- GIVEN EXERCISE
Turn every line in the records below into a numbered list, skipping blank lines and leaving the pictures out.

Data excerpts:
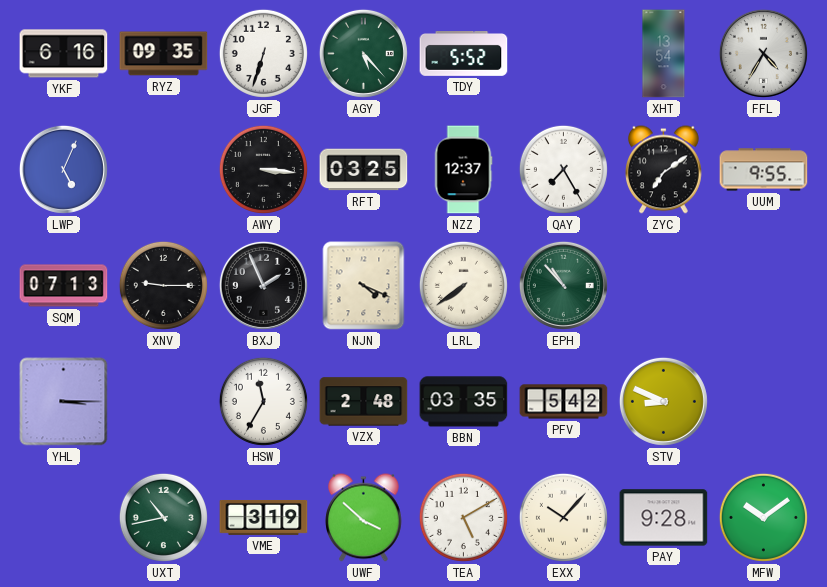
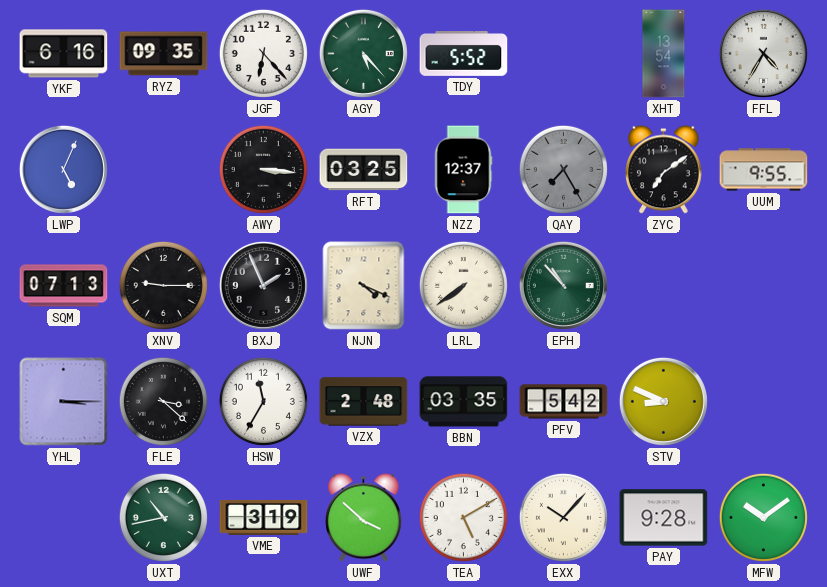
JGF: 6:33 -> 6:23
QAY dial: white -> grey
FLE: none -> 3:22
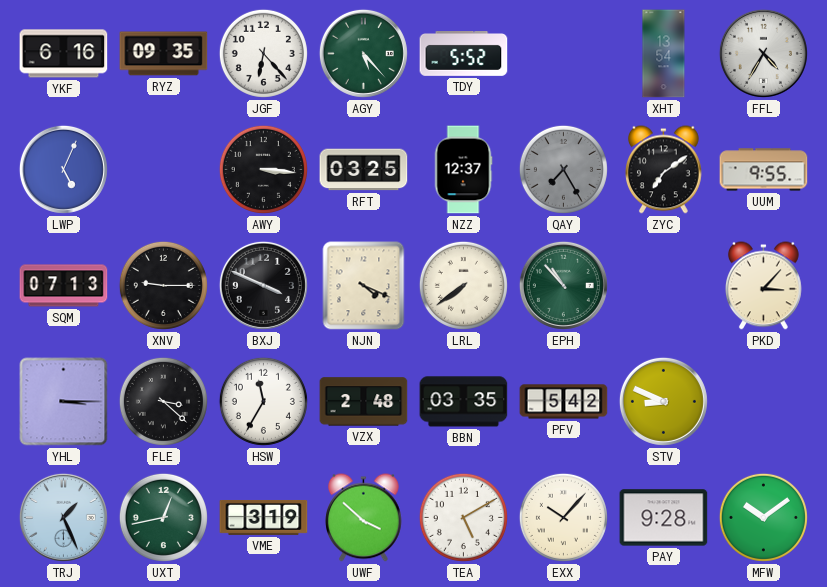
BXJ: 1:56 -> 3:49
PKD: none -> 3:07
TRJ: none -> 1:26
UXT: 10:43 -> 12:43
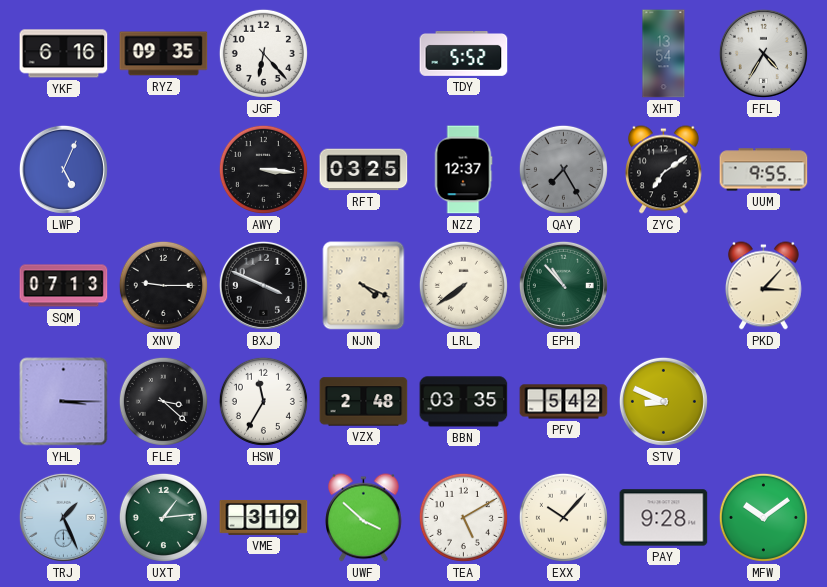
AGY: 5:23 -> none
UXT: 12:43 -> 1:14
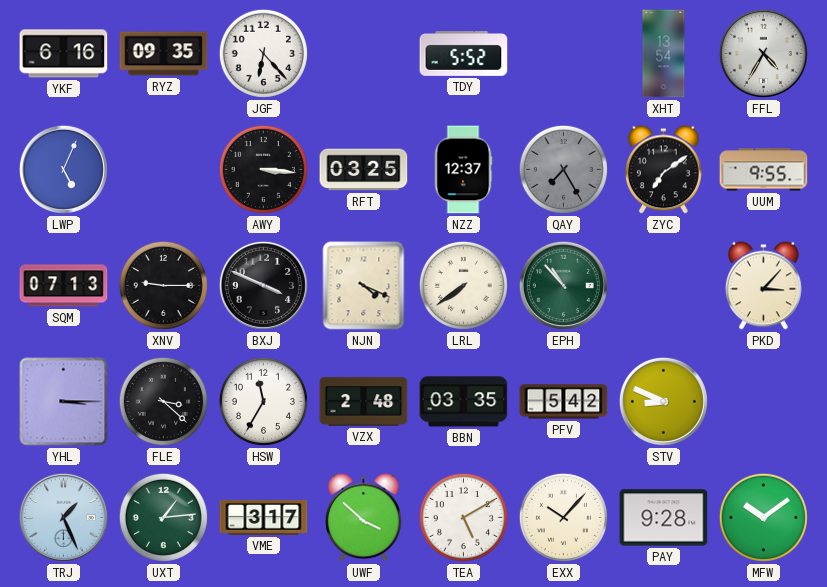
VME: 3:19 -> 3:17
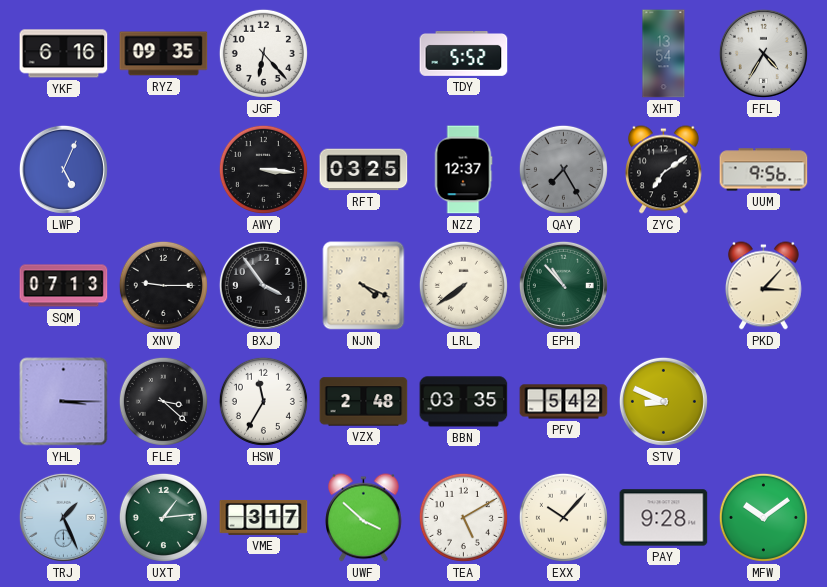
UUM: 9:55 -> 9:56
BXJ: 3:49 -> 3:54
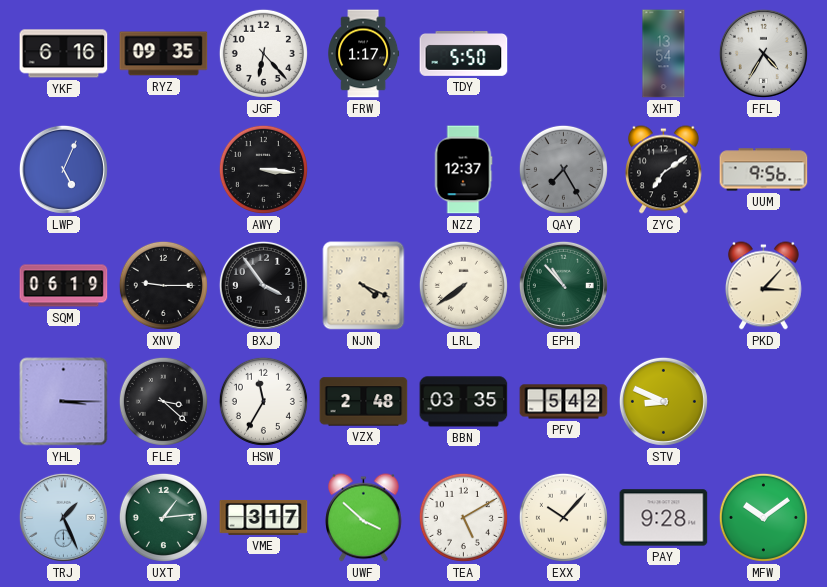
FRW: none -> 1:17
TDY: 5:52 -> 5:50
RFT: 03:25 -> none
SQM: 07:13 -> 06:19
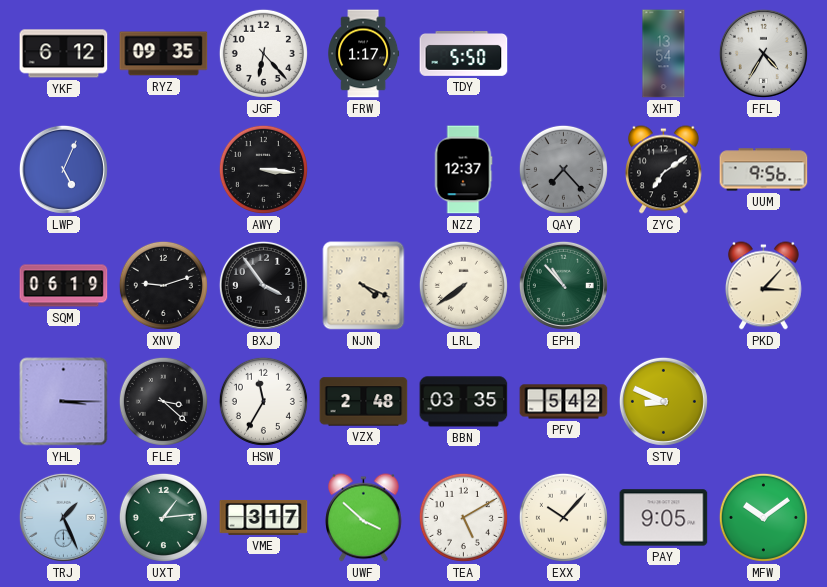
YKF: 6:16 -> 6:12
QAY: 7:25 -> 7:23
XNV: 9:15 -> 9:12
PAY: 9:28 -> 9:05
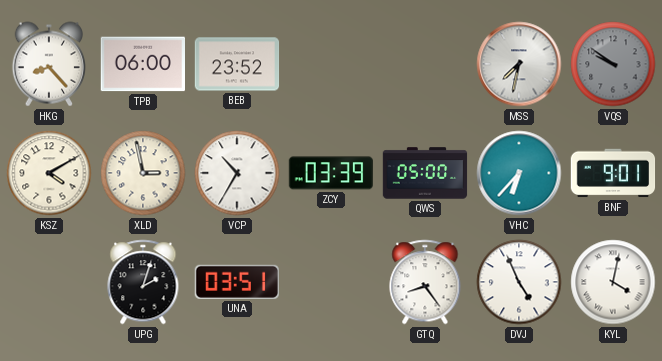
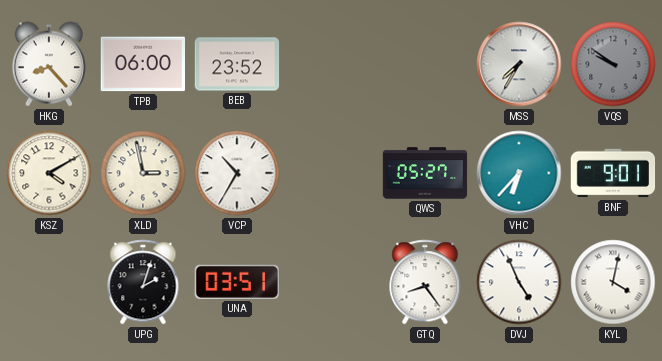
MSS: 7:32 -> 7:35
ZCY: 03:39 -> none
QWS: 05:00 -> 05:27
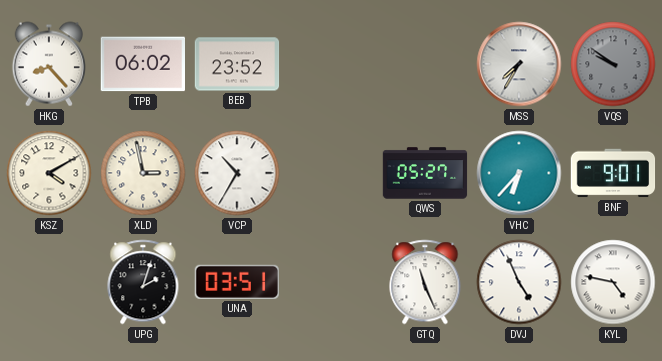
TPB: 06:00 -> 06:02
GTQ: 8:24 -> 11:26
KYL: 4:02 -> 4:47
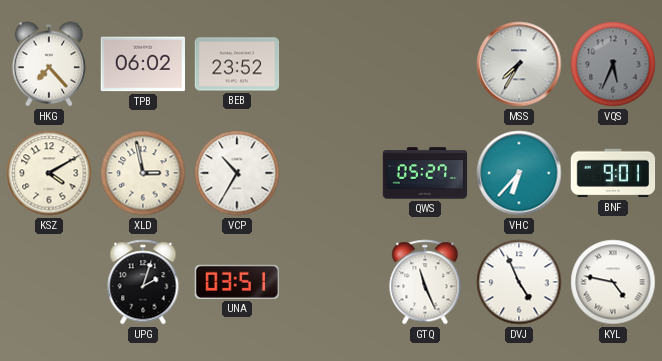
HKG: 8:23 -> 7:23
VQS: 9:51 -> 5:34
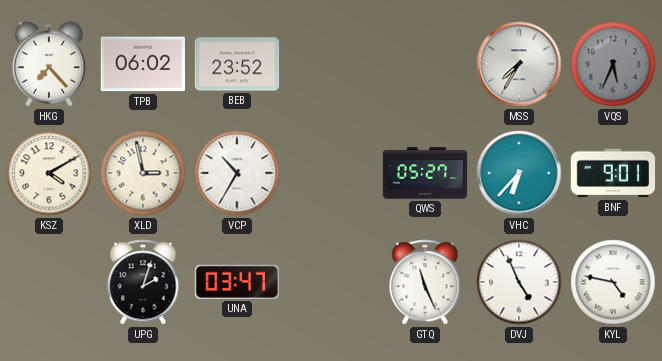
UNA: 03:51 -> 03:47
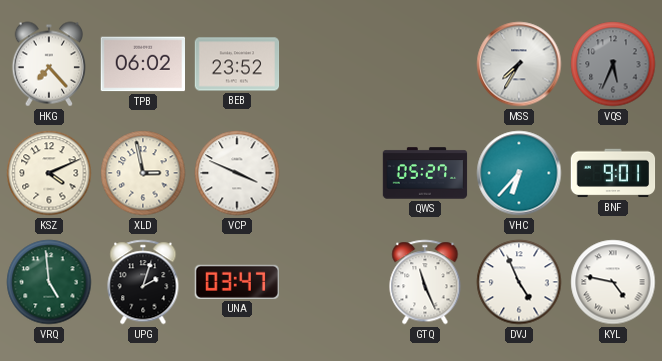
KSZ: 4:10 -> 4:11
VCP: 10:35 -> 3:49
VRQ: none -> 4:59
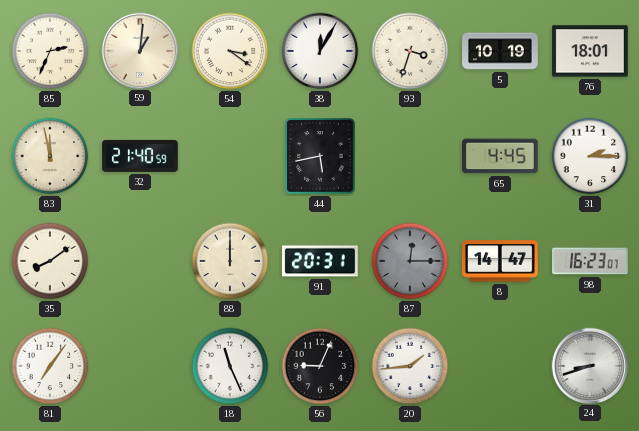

- OUTPUT FOR THIS EXERCISE
1. JGF: 6:33 -> 6:23
2. QAY dial: white -> grey
3. FLE: none -> 3:22
4. BXJ: 1:56 -> 3:49
5. PKD: none -> 3:07
6. TRJ: none -> 1:26
7. UXT: 10:43 -> 12:43
8. AGY: 5:23 -> none
9. UXT: 12:43 -> 1:14
10. VME: 3:19 -> 3:17
11. UUM: 9:55 -> 9:56
12. BXJ: 3:49 -> 3:54
13. FRW: none -> 1:17
14. TDY: 5:52 -> 5:50
15. RFT: 03:25 -> none
16. SQM: 07:13 -> 06:19
17. YKF: 6:16 -> 6:12
18. QAY: 7:25 -> 7:23
19. XNV: 9:15 -> 9:12
20. PAY: 9:28 -> 9:05
21. MSS: 7:32 -> 7:35
22. ZCY: 03:39 -> none
23. QWS: 05:00 -> 05:27
24. TPB: 06:00 -> 06:02
25. GTQ: 8:24 -> 11:26
26. KYL: 4:02 -> 4:47
27. HKG: 8:23 -> 7:23
28. VQS: 9:51 -> 5:34
29. UNA: 03:51 -> 03:47
30. KSZ: 4:10 -> 4:11
31. VCP: 10:35 -> 3:49
32. VRQ: none -> 4:59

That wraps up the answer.